EXERCISE REQUIREMENTS:
Work out how many lines of the listing below hold the word "none", and give that number only.

RECORDS FOR PROCESSING:
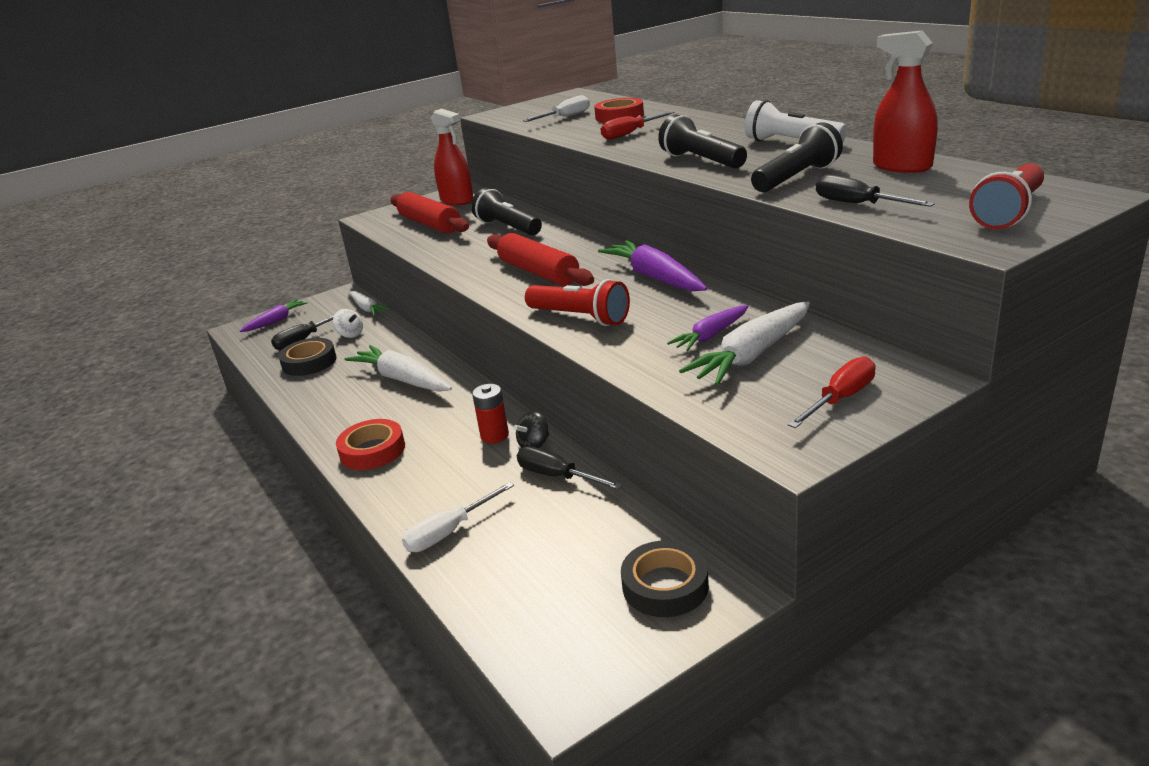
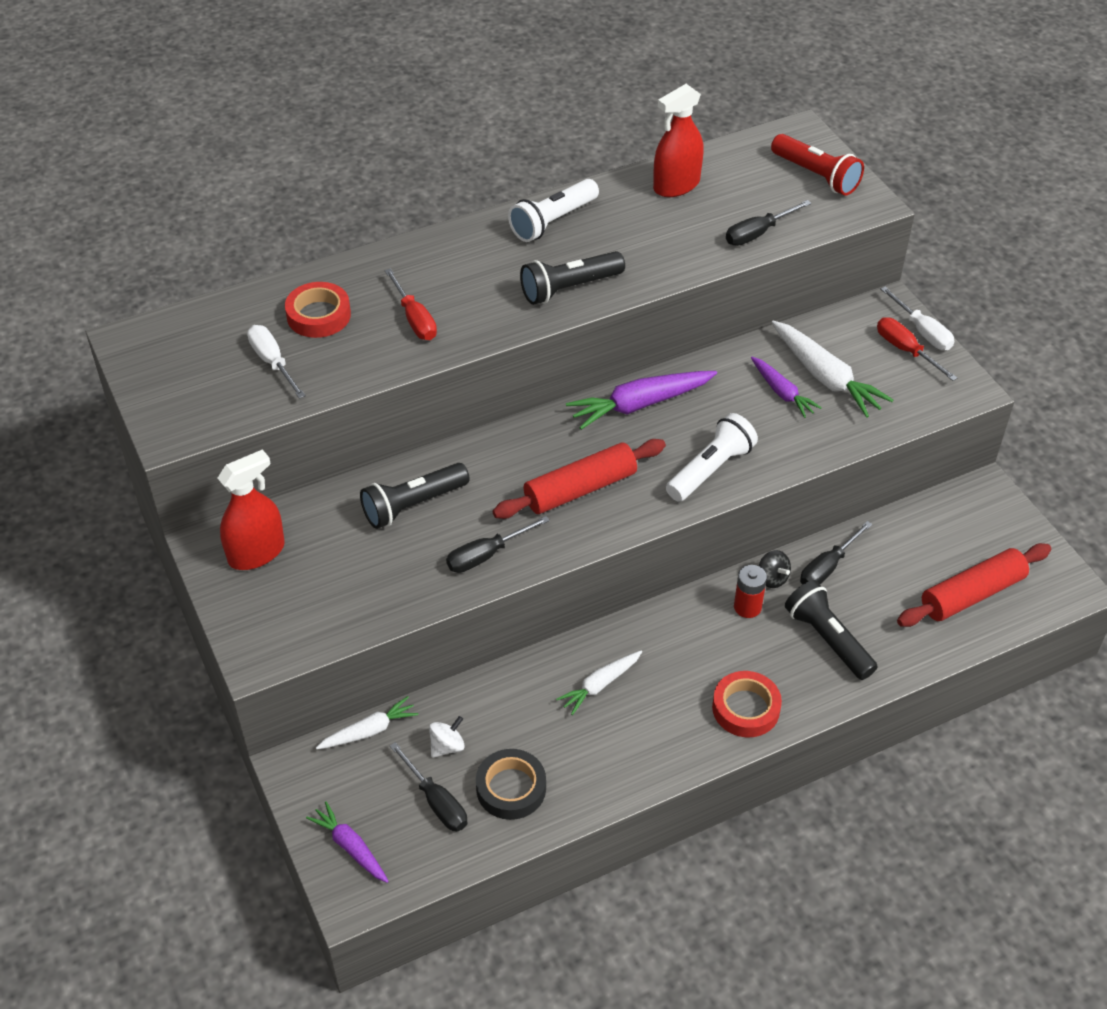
camera: 85 degrees left, 20 degrees up
(402, 379) = (600, 685): white carrot -> white carrot, size x0.61
(429, 224) = (343, 585): red rolling pin -> red rolling pin (972, 594)
(449, 532) = (892, 646): white screwdriver -> white screwdriver (922, 331)
(460, 256) = (486, 555): none -> black screwdriver
(580, 318) = (711, 469): red flashlight -> white flashlight
(665, 586) = (976, 522): black tape -> none
(797, 178) = (667, 245): black flashlight -> black flashlight (828, 639)

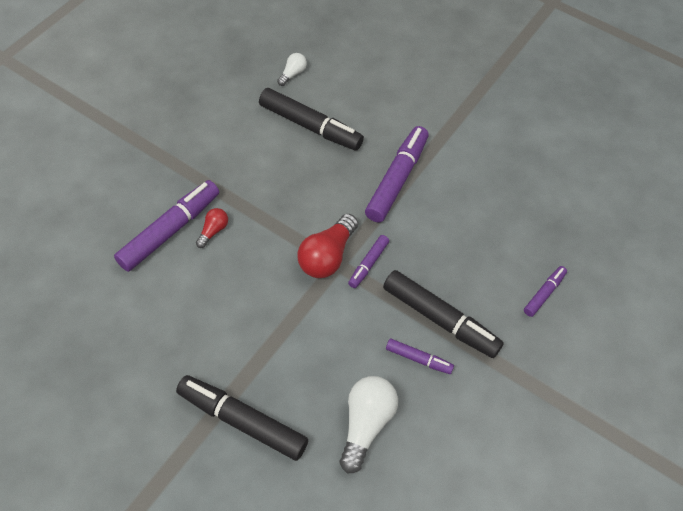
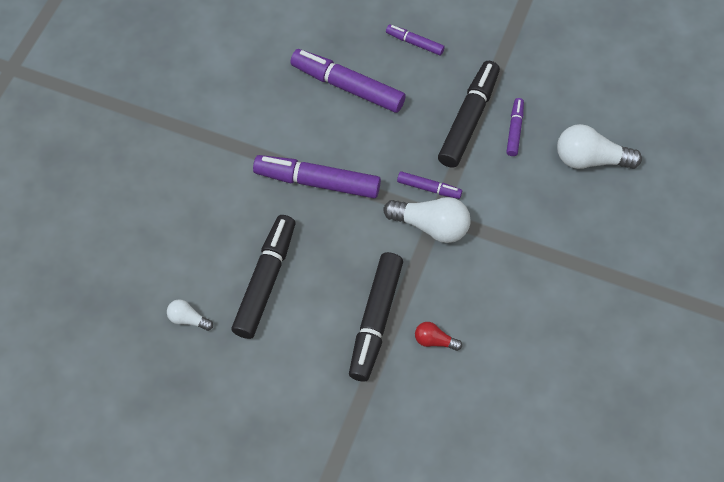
camera: 100 degrees left, 5 degrees up
(170, 230) = (447, 384): purple marker -> purple marker (347, 86)
(242, 421) = (625, 256): black marker -> black marker (375, 320)
(327, 256) = (431, 226): red light bulb -> white light bulb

EXPECTED ANSWER:
2